WORK INSTRUCTION.
In the entries below, find the line with "TFT2 pin DC: D9 -> D4" and the line with "POT2 pin SIG: D8 -> D2". Return those two lines and all lines between them, exactly.

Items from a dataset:
########
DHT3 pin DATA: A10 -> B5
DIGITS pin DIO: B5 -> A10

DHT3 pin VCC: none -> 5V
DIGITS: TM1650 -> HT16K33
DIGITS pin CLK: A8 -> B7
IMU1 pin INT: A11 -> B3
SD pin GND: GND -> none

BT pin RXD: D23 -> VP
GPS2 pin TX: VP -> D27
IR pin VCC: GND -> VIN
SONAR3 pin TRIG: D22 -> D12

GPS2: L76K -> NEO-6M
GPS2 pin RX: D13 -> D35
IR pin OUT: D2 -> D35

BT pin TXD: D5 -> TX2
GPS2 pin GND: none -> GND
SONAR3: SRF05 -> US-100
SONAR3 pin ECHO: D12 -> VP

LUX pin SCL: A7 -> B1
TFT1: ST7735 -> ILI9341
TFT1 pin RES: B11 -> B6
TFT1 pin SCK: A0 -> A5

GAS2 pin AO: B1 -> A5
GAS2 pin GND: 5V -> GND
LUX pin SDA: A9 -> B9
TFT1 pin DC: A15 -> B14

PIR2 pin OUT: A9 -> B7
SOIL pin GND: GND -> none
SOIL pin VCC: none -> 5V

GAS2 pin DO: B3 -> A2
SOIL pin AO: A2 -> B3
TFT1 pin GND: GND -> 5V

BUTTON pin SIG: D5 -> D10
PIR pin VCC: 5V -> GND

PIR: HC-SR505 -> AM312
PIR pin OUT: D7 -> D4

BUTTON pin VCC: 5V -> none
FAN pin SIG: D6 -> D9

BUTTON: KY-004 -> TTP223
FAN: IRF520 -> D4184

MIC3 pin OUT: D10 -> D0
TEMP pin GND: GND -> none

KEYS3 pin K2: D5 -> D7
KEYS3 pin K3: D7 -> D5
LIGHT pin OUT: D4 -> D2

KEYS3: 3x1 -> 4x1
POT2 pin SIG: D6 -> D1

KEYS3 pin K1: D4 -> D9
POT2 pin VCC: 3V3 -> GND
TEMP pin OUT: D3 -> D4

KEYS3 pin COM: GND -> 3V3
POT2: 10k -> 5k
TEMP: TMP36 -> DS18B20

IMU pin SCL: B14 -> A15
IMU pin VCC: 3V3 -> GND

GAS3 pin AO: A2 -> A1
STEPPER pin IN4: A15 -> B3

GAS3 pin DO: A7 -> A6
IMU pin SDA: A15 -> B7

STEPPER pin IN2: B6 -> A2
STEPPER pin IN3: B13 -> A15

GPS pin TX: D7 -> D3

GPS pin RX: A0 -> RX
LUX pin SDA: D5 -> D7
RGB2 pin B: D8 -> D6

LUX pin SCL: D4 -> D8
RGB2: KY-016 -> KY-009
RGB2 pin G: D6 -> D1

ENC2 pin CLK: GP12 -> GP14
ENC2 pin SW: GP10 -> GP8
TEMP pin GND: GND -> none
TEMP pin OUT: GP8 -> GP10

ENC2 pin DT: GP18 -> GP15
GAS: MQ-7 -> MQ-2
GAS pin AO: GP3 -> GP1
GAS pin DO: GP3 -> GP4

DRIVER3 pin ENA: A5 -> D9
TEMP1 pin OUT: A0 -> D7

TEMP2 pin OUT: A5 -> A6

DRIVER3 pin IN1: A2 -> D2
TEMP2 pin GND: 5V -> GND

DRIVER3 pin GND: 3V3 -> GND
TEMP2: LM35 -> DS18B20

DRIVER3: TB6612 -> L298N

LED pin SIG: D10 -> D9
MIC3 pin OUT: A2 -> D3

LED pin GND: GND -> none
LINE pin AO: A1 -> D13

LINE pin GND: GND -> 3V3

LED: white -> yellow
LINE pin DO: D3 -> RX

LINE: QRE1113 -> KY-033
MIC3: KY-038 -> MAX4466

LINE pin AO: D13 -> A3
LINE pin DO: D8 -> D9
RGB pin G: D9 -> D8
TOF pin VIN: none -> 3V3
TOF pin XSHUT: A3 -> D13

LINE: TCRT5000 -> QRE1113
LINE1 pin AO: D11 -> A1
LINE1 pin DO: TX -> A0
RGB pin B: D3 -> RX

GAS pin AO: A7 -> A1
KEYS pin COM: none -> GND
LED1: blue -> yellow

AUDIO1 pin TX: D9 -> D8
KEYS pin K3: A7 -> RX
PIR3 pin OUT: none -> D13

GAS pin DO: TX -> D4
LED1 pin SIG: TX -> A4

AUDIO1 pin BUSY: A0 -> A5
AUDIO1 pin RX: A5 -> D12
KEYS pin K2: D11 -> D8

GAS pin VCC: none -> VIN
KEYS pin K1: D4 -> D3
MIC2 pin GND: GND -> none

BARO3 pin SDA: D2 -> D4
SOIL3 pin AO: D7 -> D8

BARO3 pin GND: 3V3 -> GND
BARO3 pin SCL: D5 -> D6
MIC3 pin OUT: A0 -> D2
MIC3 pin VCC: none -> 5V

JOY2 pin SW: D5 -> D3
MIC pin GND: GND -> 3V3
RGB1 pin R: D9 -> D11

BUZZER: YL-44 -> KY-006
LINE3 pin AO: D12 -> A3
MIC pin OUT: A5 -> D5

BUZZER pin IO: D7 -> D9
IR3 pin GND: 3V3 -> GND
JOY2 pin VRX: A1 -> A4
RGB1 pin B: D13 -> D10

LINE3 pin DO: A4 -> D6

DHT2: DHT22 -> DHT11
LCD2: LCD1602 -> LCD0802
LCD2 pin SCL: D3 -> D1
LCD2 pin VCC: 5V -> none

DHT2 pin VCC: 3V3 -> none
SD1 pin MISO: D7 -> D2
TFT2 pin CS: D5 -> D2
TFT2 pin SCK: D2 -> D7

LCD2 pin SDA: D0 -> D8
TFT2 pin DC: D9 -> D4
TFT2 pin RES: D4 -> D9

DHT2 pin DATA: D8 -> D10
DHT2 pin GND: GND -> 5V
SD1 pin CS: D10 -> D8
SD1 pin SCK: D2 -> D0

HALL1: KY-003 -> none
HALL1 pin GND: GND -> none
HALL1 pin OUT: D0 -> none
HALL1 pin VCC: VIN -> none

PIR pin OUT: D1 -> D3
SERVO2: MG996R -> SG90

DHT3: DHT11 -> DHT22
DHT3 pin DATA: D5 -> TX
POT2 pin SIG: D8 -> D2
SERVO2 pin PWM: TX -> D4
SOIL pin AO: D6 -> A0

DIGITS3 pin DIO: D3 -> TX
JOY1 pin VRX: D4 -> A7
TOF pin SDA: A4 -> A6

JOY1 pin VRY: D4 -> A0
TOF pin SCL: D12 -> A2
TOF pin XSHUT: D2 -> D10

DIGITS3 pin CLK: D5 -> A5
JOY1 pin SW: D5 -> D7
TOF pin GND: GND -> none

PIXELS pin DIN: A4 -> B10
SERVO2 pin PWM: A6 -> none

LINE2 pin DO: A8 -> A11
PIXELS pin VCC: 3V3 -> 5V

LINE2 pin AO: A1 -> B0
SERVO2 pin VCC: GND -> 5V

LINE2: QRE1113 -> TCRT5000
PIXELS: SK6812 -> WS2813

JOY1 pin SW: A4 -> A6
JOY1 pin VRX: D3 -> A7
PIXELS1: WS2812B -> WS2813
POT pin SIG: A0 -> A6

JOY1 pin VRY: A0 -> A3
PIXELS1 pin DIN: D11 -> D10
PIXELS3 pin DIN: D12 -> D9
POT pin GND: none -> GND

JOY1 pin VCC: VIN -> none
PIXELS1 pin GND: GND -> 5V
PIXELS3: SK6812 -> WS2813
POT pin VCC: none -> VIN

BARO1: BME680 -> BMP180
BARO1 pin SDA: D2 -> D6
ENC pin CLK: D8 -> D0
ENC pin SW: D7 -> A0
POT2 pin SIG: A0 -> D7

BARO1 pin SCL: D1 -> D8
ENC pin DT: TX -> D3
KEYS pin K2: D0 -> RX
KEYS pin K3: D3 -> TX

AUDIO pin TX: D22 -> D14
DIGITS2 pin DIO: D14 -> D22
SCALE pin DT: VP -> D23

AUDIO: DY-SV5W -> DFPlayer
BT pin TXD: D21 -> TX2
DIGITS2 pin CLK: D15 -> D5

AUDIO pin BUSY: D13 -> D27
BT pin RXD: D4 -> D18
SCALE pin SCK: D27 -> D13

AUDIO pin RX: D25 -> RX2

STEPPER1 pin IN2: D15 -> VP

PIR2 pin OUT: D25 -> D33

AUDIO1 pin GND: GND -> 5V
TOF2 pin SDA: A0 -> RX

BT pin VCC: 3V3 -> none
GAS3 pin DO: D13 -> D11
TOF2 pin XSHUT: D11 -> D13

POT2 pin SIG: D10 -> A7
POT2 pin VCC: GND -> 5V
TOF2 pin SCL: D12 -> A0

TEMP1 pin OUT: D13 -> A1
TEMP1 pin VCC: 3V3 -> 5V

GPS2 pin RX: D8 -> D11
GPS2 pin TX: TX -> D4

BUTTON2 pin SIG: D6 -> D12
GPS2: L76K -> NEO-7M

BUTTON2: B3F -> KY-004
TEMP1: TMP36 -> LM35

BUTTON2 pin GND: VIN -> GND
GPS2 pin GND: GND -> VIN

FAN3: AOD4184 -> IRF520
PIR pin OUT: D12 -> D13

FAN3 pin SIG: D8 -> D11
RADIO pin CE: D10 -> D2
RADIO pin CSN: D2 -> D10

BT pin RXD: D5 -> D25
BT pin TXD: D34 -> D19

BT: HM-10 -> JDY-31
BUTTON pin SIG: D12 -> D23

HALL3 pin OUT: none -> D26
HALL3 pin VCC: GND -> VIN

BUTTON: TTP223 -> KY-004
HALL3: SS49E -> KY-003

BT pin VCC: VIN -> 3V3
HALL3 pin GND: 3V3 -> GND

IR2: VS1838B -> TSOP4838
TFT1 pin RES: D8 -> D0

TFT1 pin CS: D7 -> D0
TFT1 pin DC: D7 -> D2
########
RESULT OF THIS TASK.
TFT2 pin DC: D9 -> D4
TFT2 pin RES: D4 -> D9

DHT2 pin DATA: D8 -> D10
DHT2 pin GND: GND -> 5V
SD1 pin CS: D10 -> D8
SD1 pin SCK: D2 -> D0

HALL1: KY-003 -> none
HALL1 pin GND: GND -> none
HALL1 pin OUT: D0 -> none
HALL1 pin VCC: VIN -> none

PIR pin OUT: D1 -> D3
SERVO2: MG996R -> SG90

DHT3: DHT11 -> DHT22
DHT3 pin DATA: D5 -> TX
POT2 pin SIG: D8 -> D2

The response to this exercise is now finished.